[Records from a data source]
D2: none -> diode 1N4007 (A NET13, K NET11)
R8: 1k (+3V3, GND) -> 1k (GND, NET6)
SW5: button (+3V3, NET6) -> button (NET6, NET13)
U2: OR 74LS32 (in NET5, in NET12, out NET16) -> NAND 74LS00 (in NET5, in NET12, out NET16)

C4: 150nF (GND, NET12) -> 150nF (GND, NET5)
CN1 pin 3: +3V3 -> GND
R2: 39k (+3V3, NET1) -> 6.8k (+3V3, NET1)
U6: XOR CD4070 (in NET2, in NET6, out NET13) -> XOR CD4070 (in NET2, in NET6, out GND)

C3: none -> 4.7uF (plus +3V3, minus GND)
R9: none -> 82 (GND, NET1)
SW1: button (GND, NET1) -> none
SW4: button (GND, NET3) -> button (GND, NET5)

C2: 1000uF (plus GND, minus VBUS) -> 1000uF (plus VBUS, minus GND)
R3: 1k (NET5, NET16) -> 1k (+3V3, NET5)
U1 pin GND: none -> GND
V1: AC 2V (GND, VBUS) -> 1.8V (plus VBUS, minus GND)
==
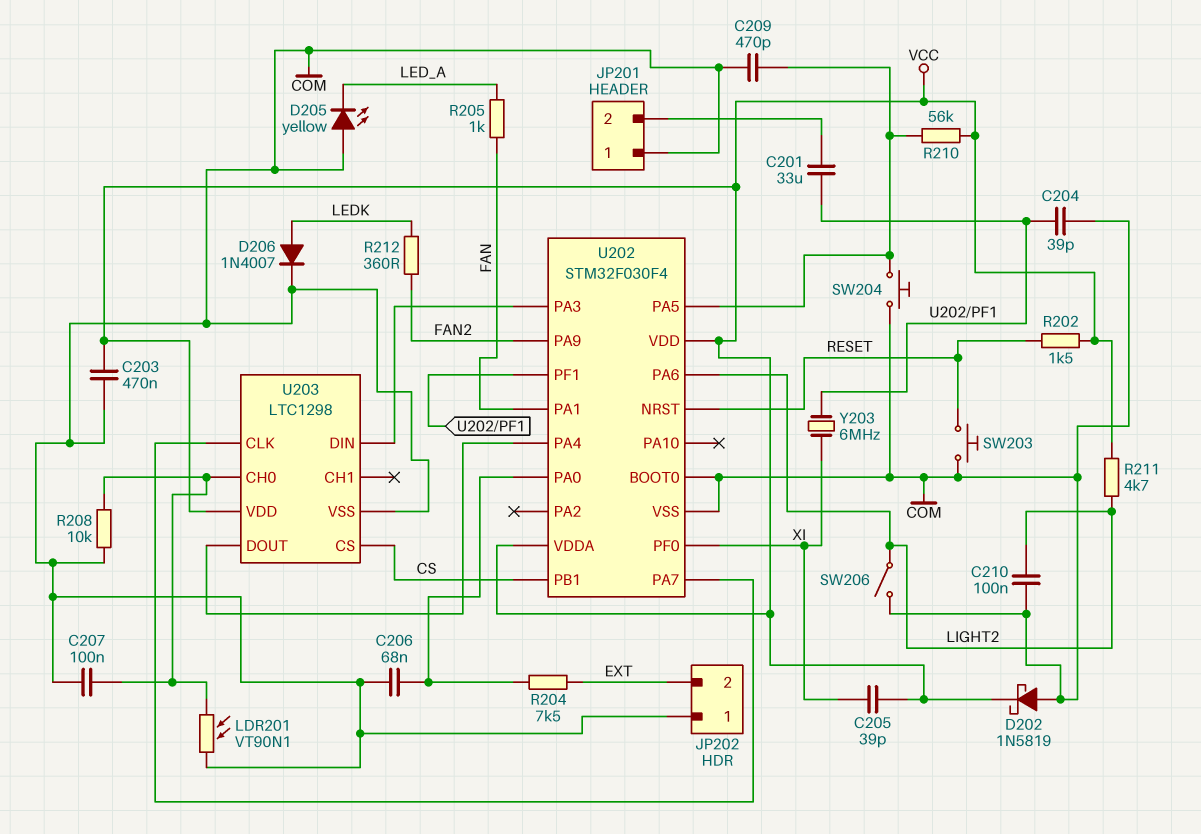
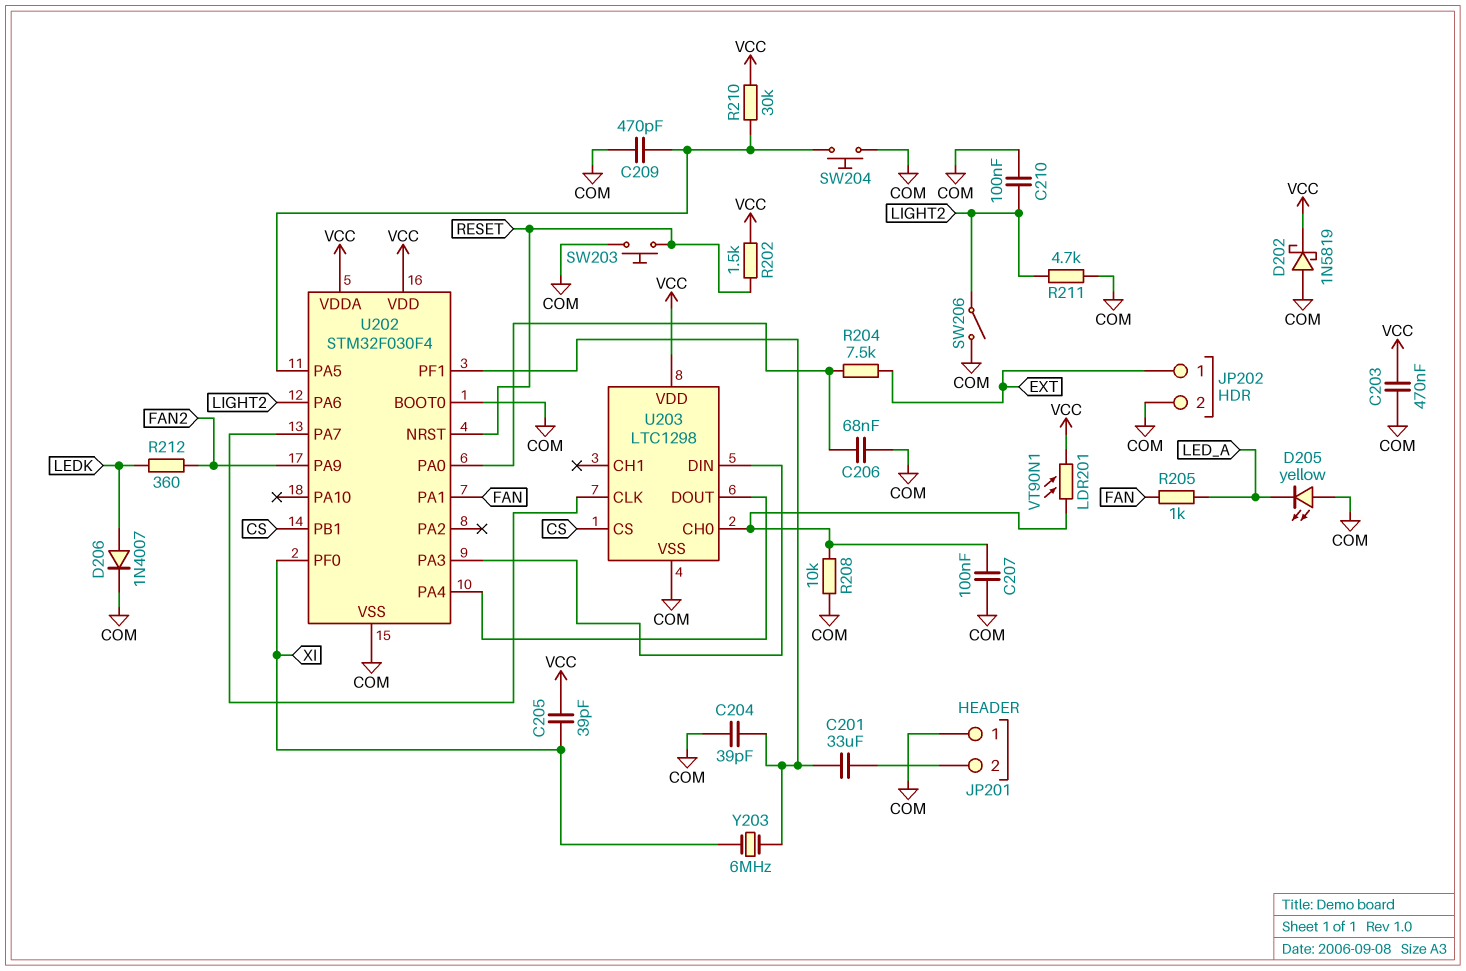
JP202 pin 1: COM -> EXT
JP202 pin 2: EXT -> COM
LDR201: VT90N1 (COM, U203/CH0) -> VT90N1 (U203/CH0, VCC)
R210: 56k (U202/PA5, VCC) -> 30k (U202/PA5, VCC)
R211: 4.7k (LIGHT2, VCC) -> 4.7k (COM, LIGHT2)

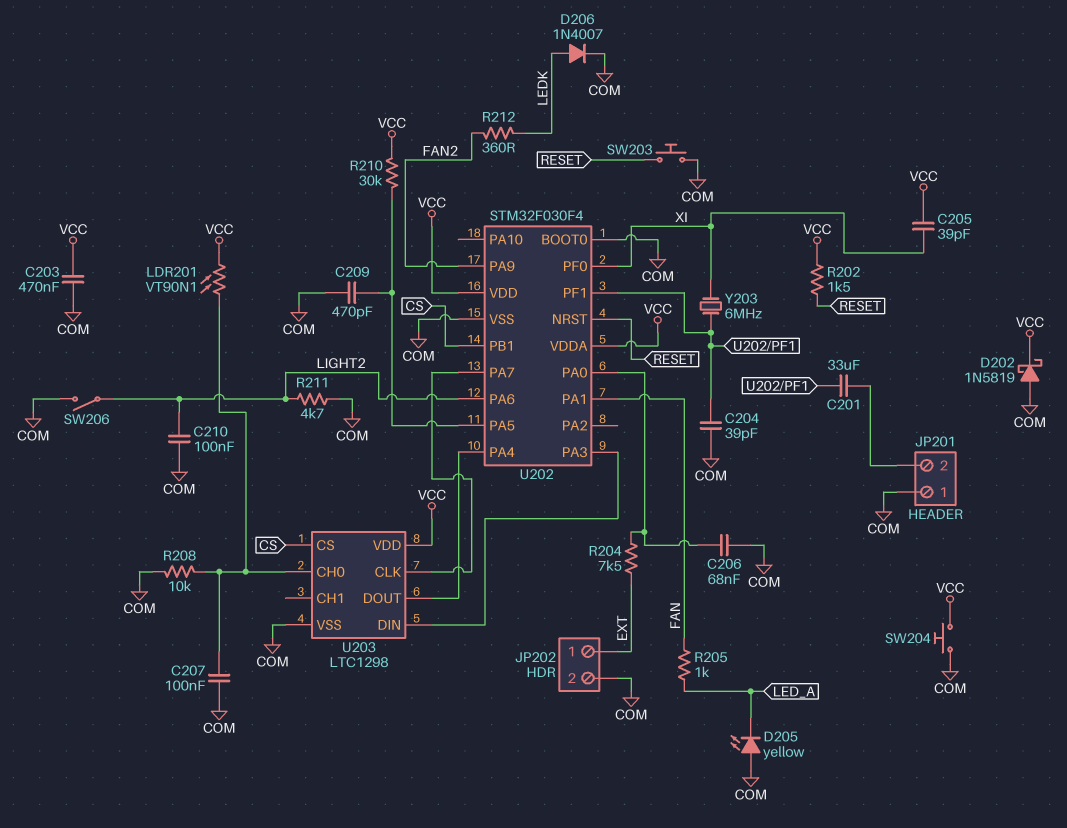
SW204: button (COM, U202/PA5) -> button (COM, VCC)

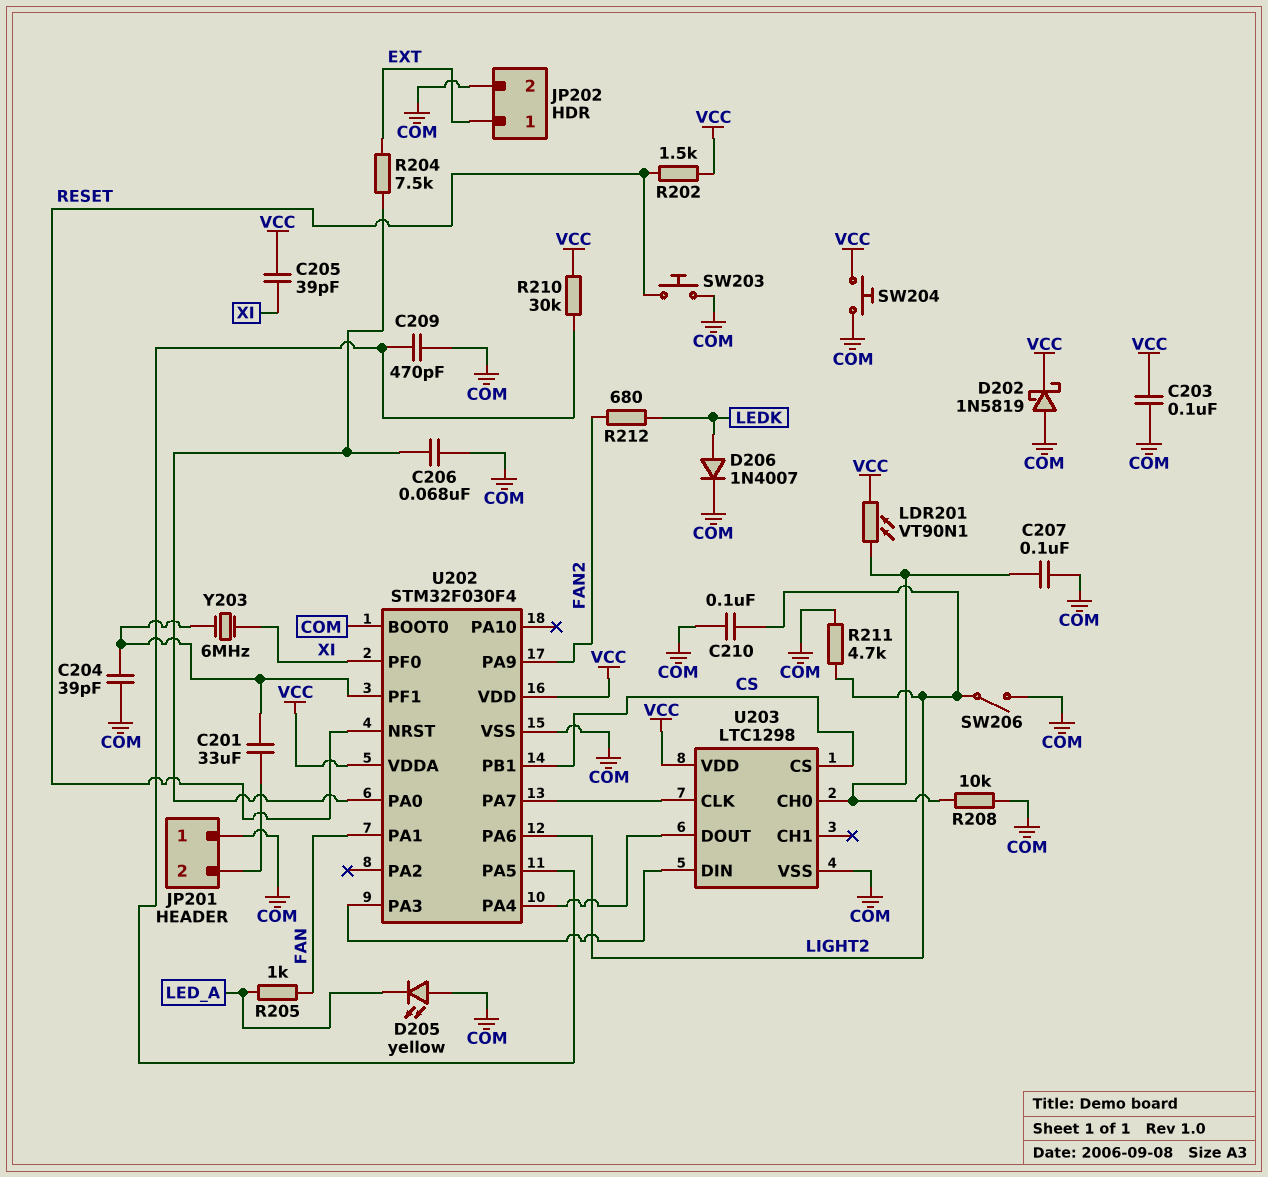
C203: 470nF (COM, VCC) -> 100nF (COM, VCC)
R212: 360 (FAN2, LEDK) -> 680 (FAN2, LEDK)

Exercise aim
Output the lines above exactly, but only those between the line holding "U6: XOR CD4070" and the line holding "V1: AC 2V (GND, VBUS)", inclusive.

Expected answer
U6: XOR CD4070 (in NET2, in NET6, out NET13) -> XOR CD4070 (in NET2, in NET6, out GND)

C3: none -> 4.7uF (plus +3V3, minus GND)
R9: none -> 82 (GND, NET1)
SW1: button (GND, NET1) -> none
SW4: button (GND, NET3) -> button (GND, NET5)

C2: 1000uF (plus GND, minus VBUS) -> 1000uF (plus VBUS, minus GND)
R3: 1k (NET5, NET16) -> 1k (+3V3, NET5)
U1 pin GND: none -> GND
V1: AC 2V (GND, VBUS) -> 1.8V (plus VBUS, minus GND)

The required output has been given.